===== Data provided =====
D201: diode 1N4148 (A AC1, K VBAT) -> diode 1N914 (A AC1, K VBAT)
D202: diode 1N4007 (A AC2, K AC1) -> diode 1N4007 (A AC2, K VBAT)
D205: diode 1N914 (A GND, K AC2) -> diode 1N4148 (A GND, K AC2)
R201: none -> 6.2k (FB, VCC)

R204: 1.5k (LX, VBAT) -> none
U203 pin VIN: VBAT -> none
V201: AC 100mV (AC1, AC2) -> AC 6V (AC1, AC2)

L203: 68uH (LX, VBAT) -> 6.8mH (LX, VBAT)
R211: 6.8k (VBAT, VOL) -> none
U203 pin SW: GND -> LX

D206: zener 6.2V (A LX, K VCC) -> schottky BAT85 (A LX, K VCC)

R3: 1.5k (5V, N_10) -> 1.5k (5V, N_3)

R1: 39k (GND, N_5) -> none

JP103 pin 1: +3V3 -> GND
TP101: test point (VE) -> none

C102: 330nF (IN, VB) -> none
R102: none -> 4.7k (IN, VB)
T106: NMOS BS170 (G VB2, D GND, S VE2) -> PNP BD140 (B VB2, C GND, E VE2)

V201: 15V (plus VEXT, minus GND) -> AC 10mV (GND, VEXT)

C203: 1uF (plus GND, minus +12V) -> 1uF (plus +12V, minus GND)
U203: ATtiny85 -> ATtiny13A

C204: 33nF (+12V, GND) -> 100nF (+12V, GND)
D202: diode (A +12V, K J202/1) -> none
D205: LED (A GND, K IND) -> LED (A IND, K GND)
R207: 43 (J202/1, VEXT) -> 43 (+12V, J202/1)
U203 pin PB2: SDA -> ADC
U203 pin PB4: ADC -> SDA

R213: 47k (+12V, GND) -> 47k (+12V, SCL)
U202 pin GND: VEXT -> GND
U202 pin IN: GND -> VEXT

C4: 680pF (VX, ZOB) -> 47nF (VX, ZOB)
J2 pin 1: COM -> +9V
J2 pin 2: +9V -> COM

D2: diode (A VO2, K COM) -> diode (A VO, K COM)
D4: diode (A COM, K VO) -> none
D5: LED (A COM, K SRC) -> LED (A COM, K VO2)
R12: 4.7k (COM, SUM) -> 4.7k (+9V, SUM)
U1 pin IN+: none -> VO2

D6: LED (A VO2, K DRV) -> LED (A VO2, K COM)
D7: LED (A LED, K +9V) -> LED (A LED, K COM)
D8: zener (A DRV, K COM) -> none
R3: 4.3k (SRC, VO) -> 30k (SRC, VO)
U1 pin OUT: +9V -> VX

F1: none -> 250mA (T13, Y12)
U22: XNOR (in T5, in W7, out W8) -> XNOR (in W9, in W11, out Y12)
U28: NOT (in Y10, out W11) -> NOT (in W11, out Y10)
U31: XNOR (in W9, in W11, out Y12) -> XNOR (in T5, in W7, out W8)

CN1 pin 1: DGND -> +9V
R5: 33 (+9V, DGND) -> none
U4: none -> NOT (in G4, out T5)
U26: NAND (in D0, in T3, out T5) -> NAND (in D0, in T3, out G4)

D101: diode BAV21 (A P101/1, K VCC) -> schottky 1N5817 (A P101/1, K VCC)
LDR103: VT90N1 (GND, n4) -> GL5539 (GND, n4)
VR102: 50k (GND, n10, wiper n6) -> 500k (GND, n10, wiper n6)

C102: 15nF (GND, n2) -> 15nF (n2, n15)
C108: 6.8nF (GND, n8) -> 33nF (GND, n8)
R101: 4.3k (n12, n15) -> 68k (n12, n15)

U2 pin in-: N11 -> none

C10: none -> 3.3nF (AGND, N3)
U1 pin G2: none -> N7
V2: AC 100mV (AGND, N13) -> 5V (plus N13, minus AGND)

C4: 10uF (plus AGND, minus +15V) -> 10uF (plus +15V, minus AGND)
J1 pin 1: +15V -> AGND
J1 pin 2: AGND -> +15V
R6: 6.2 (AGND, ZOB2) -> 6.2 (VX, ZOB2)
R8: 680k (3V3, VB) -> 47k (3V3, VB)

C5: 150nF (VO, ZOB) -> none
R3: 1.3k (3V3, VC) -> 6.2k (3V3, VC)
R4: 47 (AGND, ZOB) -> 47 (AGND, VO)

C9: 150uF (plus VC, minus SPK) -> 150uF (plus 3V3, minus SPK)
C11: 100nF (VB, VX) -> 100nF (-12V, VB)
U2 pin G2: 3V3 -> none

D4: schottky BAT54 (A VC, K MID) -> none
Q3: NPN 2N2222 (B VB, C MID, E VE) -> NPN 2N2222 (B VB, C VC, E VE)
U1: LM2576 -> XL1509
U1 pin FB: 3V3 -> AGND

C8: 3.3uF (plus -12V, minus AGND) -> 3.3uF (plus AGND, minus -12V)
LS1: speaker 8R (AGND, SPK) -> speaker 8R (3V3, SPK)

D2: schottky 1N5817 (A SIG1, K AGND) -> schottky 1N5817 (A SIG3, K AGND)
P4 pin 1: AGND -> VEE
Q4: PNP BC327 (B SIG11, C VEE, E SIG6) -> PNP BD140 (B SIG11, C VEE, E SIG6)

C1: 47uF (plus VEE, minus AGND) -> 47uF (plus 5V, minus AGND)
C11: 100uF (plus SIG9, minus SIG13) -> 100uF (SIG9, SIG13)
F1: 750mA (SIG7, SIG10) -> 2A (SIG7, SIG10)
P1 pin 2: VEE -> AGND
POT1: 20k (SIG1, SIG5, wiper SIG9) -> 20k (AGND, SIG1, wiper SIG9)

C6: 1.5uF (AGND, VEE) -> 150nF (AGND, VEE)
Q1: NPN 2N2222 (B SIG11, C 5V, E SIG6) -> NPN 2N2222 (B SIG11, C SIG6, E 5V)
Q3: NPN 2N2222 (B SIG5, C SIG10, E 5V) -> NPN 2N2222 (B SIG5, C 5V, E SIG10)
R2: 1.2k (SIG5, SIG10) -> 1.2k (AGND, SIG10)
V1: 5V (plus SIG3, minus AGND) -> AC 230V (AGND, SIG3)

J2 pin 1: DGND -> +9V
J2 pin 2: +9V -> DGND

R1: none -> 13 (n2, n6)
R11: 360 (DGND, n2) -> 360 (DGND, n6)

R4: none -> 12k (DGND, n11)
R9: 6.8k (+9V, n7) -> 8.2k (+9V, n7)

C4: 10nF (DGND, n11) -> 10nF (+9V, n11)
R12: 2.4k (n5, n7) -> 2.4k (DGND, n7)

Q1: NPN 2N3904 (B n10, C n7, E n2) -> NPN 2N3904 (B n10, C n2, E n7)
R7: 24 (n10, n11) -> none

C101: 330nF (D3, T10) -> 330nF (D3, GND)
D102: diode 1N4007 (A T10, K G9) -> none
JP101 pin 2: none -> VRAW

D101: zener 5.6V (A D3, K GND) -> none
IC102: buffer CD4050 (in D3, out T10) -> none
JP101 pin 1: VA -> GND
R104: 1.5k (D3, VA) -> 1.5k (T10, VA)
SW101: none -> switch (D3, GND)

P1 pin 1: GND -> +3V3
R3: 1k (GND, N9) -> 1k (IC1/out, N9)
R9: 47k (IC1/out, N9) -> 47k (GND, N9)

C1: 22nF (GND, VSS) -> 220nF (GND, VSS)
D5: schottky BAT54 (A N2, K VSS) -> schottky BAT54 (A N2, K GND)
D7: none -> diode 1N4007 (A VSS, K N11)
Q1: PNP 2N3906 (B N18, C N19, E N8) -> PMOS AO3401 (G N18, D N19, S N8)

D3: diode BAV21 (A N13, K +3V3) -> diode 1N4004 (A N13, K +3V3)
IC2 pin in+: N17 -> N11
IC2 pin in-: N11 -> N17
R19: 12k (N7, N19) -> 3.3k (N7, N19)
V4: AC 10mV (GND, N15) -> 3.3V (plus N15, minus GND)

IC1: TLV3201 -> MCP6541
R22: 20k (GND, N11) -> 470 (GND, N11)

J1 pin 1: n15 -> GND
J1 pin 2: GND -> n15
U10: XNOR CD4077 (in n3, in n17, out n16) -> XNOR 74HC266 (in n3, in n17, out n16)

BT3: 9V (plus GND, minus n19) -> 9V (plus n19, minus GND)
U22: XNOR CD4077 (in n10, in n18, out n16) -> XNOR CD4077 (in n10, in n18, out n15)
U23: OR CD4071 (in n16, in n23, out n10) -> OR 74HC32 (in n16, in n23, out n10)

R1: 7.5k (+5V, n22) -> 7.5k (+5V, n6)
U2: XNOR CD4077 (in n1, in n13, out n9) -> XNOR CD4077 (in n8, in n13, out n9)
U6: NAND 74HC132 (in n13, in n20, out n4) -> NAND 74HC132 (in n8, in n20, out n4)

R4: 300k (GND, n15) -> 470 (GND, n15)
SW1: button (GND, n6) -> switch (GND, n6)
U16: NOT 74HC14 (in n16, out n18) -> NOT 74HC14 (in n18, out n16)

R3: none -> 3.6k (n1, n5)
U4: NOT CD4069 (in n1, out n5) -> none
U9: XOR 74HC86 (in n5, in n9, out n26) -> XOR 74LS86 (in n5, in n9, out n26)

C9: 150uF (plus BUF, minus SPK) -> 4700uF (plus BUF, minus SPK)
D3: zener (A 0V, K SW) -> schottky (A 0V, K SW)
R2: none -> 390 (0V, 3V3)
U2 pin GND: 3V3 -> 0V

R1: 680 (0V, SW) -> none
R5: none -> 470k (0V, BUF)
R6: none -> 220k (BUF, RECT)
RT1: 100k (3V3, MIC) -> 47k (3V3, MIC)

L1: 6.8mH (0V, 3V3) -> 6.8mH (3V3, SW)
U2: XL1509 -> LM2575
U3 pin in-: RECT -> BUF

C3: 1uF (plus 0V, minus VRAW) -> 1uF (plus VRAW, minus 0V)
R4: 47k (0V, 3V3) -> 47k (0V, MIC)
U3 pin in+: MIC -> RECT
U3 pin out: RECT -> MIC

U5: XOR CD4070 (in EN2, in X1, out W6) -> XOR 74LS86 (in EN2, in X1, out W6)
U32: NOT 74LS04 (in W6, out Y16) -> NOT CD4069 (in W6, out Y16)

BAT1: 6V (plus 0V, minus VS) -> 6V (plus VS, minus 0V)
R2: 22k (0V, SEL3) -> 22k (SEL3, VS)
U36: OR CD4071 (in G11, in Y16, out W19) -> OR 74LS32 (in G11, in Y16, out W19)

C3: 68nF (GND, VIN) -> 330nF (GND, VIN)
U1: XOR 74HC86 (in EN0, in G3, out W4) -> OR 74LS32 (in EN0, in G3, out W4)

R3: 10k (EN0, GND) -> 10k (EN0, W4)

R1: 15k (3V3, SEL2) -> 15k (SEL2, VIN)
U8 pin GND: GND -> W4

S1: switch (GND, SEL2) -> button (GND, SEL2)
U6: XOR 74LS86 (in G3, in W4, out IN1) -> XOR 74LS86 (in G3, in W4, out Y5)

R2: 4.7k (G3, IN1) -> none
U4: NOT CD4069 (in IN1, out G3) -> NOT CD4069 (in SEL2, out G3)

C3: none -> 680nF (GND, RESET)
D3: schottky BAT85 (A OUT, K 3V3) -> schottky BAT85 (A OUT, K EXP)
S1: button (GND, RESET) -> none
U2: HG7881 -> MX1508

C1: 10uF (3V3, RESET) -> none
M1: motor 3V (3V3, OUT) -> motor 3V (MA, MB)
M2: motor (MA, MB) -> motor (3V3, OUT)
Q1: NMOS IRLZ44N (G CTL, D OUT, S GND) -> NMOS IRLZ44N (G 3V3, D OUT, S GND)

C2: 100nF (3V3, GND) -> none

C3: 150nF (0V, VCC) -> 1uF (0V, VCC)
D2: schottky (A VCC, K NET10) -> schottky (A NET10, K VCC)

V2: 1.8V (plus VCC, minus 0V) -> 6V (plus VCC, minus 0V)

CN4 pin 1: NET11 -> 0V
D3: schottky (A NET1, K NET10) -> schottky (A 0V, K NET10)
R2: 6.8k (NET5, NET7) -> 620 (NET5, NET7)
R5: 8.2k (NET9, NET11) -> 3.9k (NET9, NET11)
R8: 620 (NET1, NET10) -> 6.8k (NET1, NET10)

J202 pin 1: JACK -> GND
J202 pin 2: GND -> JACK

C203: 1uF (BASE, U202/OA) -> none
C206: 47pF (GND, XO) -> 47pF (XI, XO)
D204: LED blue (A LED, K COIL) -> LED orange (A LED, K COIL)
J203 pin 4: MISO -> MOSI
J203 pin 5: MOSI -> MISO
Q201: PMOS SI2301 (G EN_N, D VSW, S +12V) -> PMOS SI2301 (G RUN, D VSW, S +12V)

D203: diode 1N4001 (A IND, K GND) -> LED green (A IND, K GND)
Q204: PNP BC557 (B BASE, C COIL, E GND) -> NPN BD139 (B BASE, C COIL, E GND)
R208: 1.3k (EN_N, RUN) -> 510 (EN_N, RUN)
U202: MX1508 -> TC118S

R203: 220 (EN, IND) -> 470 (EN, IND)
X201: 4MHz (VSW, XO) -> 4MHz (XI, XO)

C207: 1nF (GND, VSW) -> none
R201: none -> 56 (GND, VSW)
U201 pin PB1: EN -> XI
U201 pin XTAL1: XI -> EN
=====
Exercise brief: From the entries above, write out only the lines starting at the line that holds "V2: AC 100mV" and ending at the line that holds "P4 pin 1: AGND -> VEE", keeping both and matching them exactly.

Output of the task:
V2: AC 100mV (AGND, N13) -> 5V (plus N13, minus AGND)

C4: 10uF (plus AGND, minus +15V) -> 10uF (plus +15V, minus AGND)
J1 pin 1: +15V -> AGND
J1 pin 2: AGND -> +15V
R6: 6.2 (AGND, ZOB2) -> 6.2 (VX, ZOB2)
R8: 680k (3V3, VB) -> 47k (3V3, VB)

C5: 150nF (VO, ZOB) -> none
R3: 1.3k (3V3, VC) -> 6.2k (3V3, VC)
R4: 47 (AGND, ZOB) -> 47 (AGND, VO)

C9: 150uF (plus VC, minus SPK) -> 150uF (plus 3V3, minus SPK)
C11: 100nF (VB, VX) -> 100nF (-12V, VB)
U2 pin G2: 3V3 -> none

D4: schottky BAT54 (A VC, K MID) -> none
Q3: NPN 2N2222 (B VB, C MID, E VE) -> NPN 2N2222 (B VB, C VC, E VE)
U1: LM2576 -> XL1509
U1 pin FB: 3V3 -> AGND

C8: 3.3uF (plus -12V, minus AGND) -> 3.3uF (plus AGND, minus -12V)
LS1: speaker 8R (AGND, SPK) -> speaker 8R (3V3, SPK)

D2: schottky 1N5817 (A SIG1, K AGND) -> schottky 1N5817 (A SIG3, K AGND)
P4 pin 1: AGND -> VEE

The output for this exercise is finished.